--- Materials provided ---
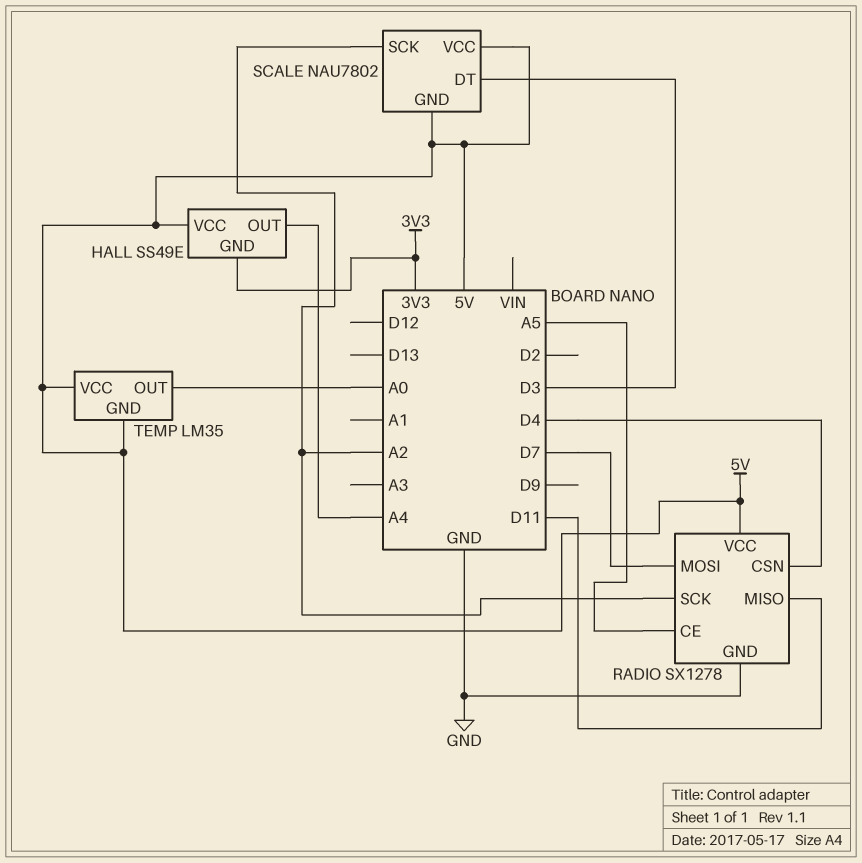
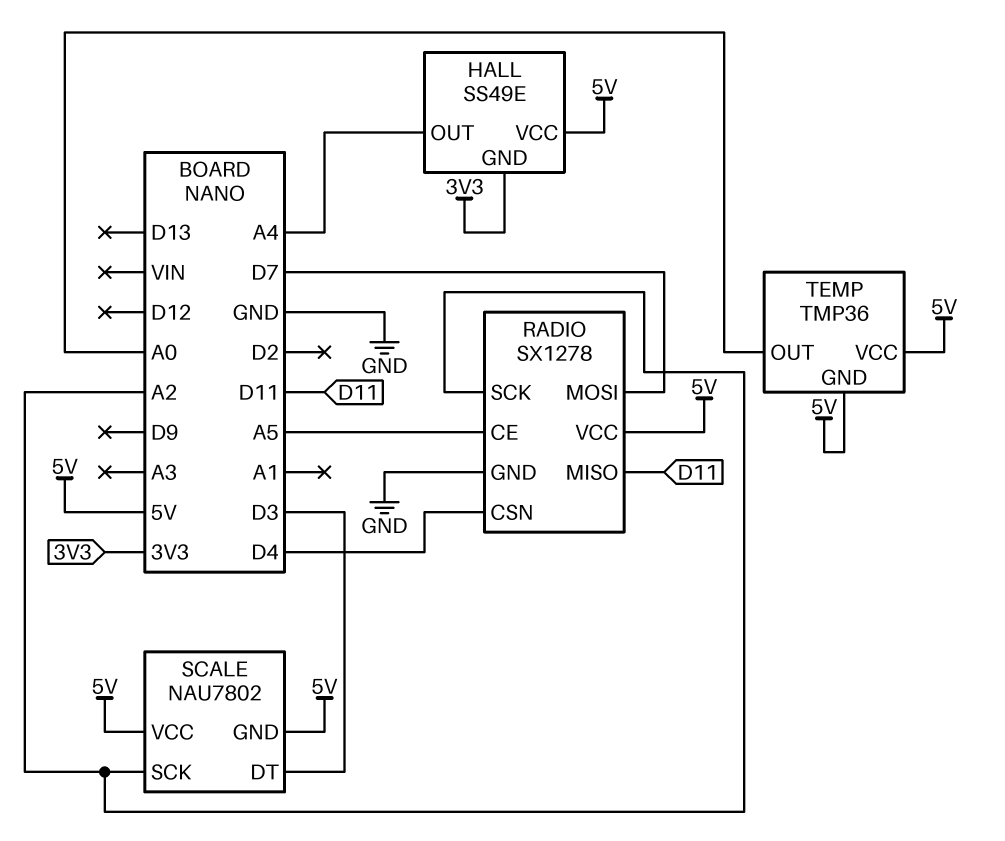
TEMP: LM35 -> TMP36

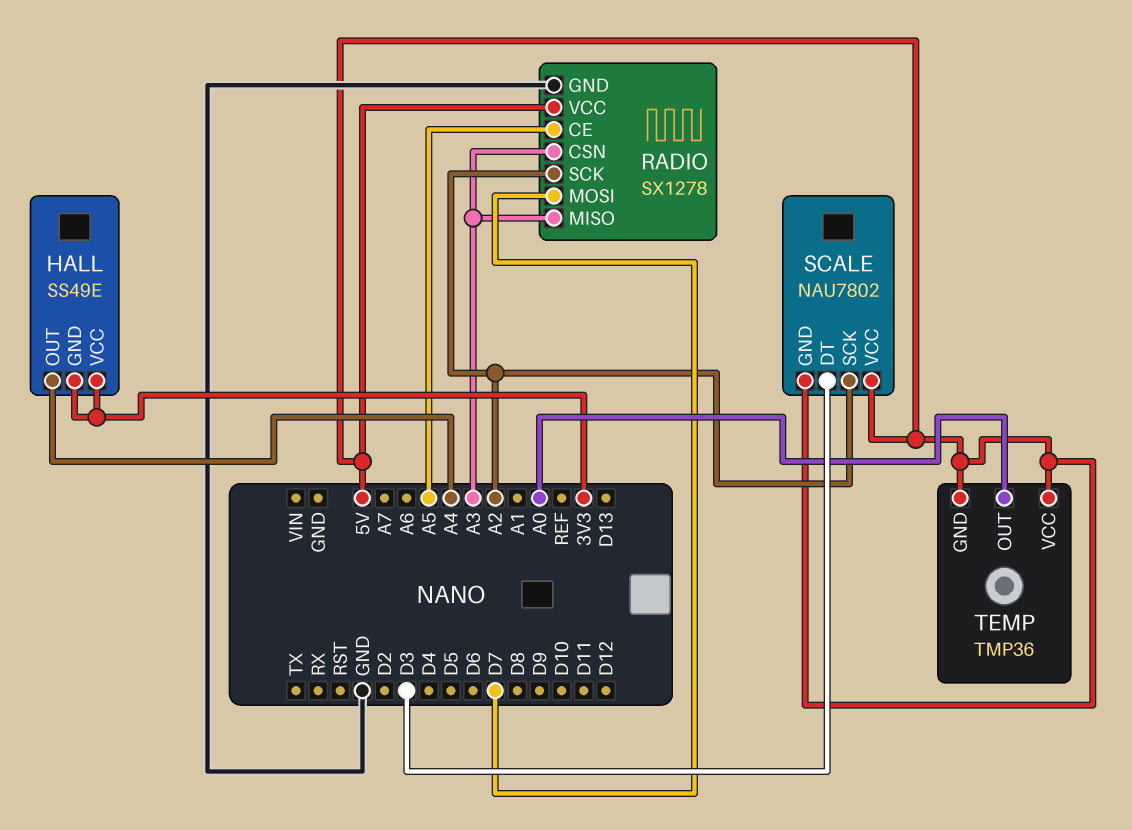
HALL pin VCC: 5V -> 3V3
RADIO pin CSN: D4 -> A3
RADIO pin MISO: D11 -> A3

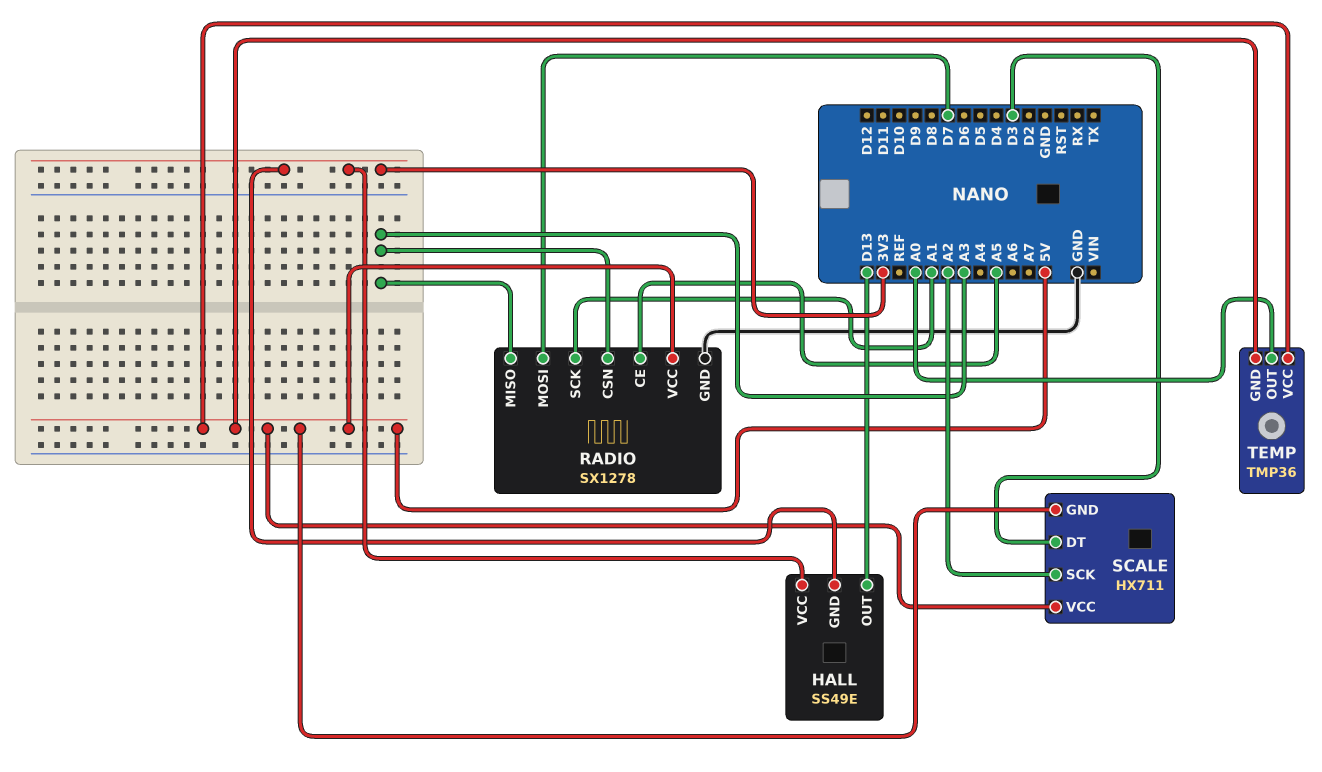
HALL pin OUT: A4 -> D13
RADIO pin SCK: A2 -> A1
SCALE: NAU7802 -> HX711

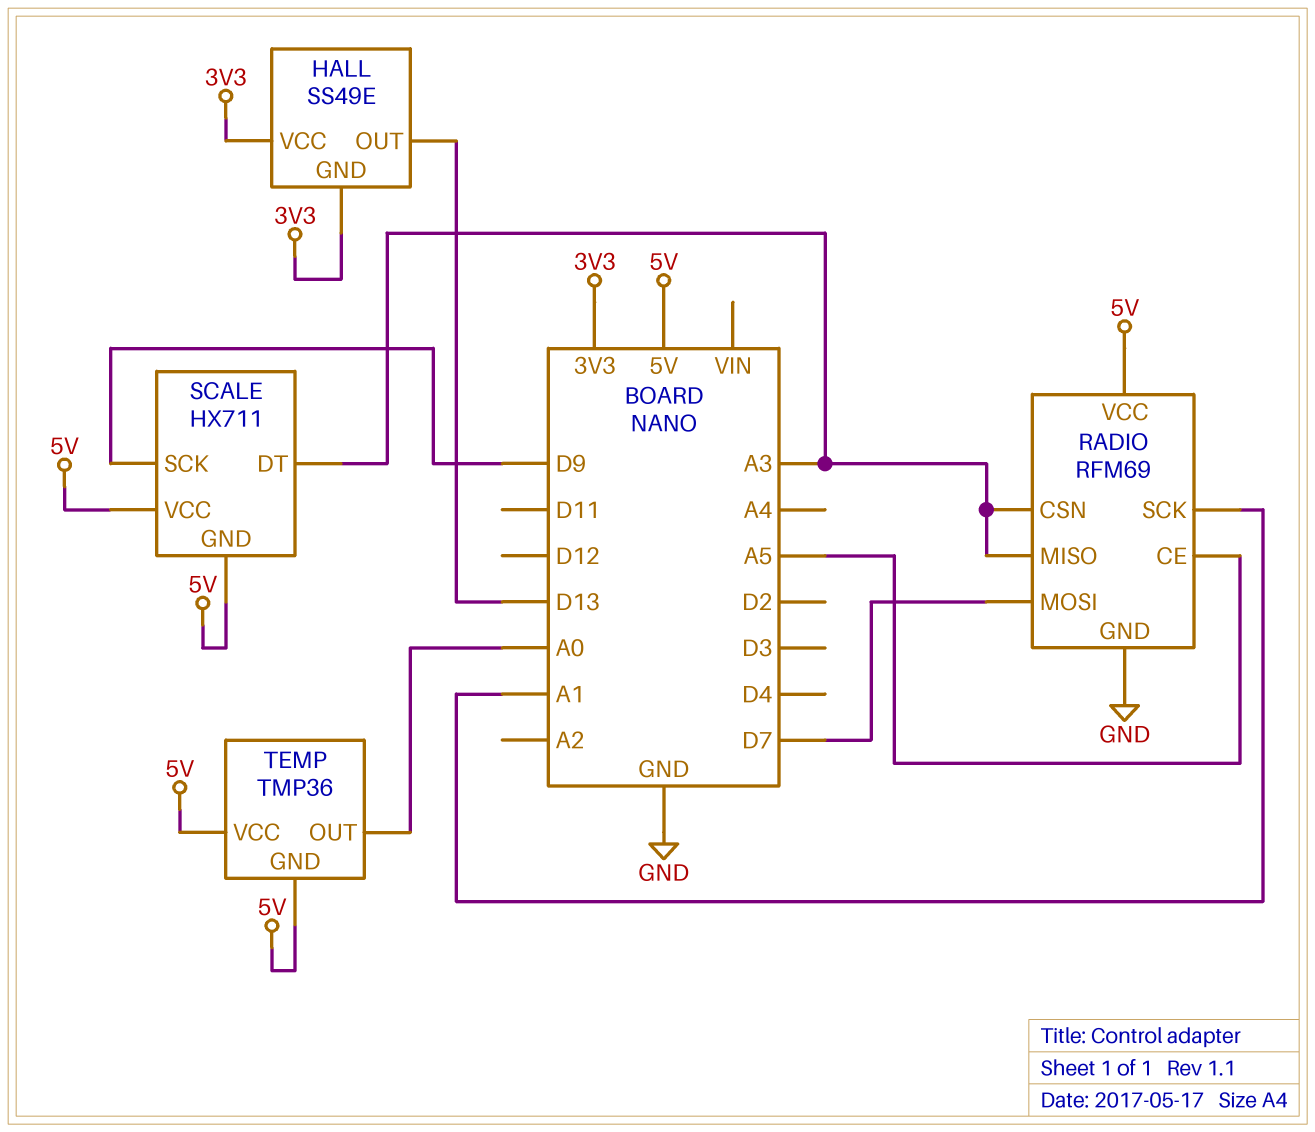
RADIO: SX1278 -> RFM69
SCALE pin DT: D3 -> A3
SCALE pin SCK: A2 -> D9

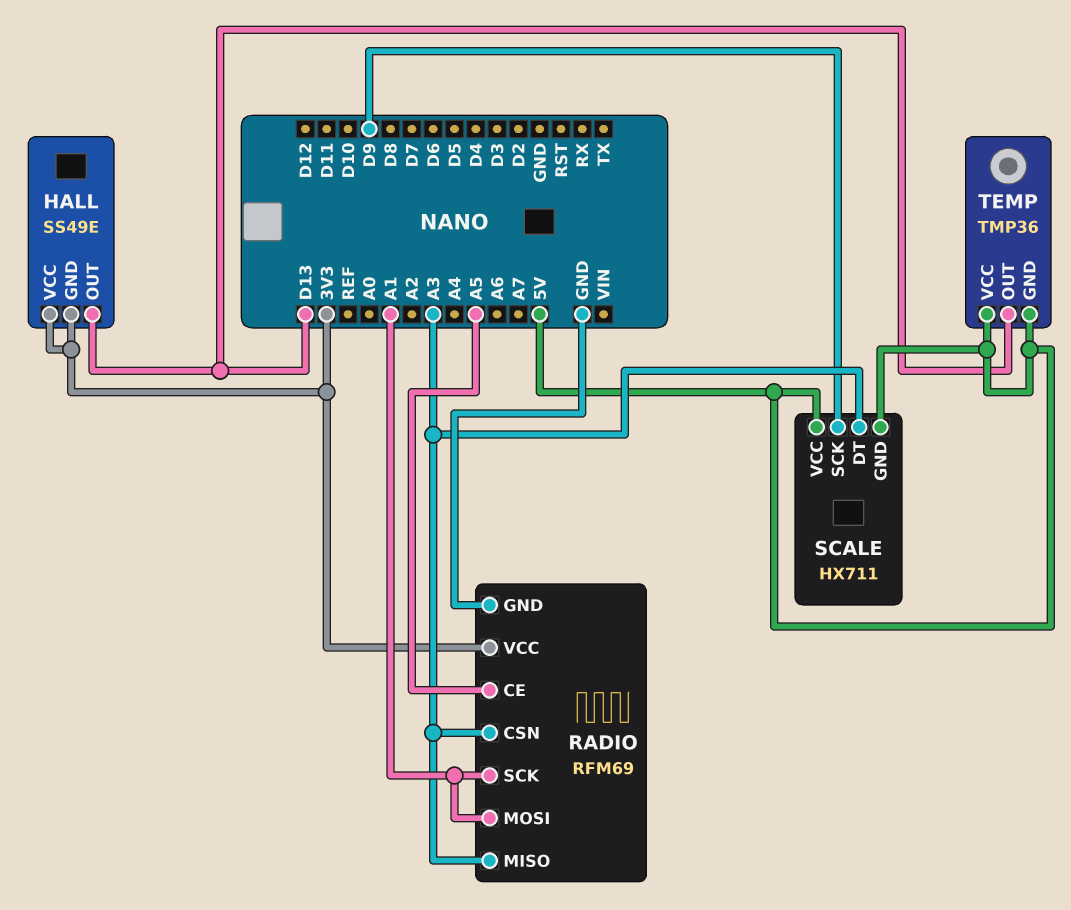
RADIO pin MOSI: D7 -> A1
RADIO pin VCC: 5V -> 3V3
TEMP pin OUT: A0 -> D13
---
● Problem:
What you write must match, line for line, the lines from the one with "SCALE pin DT: D3 -> A3" through the last line of the data above, minus the pictures.

● Written answer:
SCALE pin DT: D3 -> A3
SCALE pin SCK: A2 -> D9

RADIO pin MOSI: D7 -> A1
RADIO pin VCC: 5V -> 3V3
TEMP pin OUT: A0 -> D13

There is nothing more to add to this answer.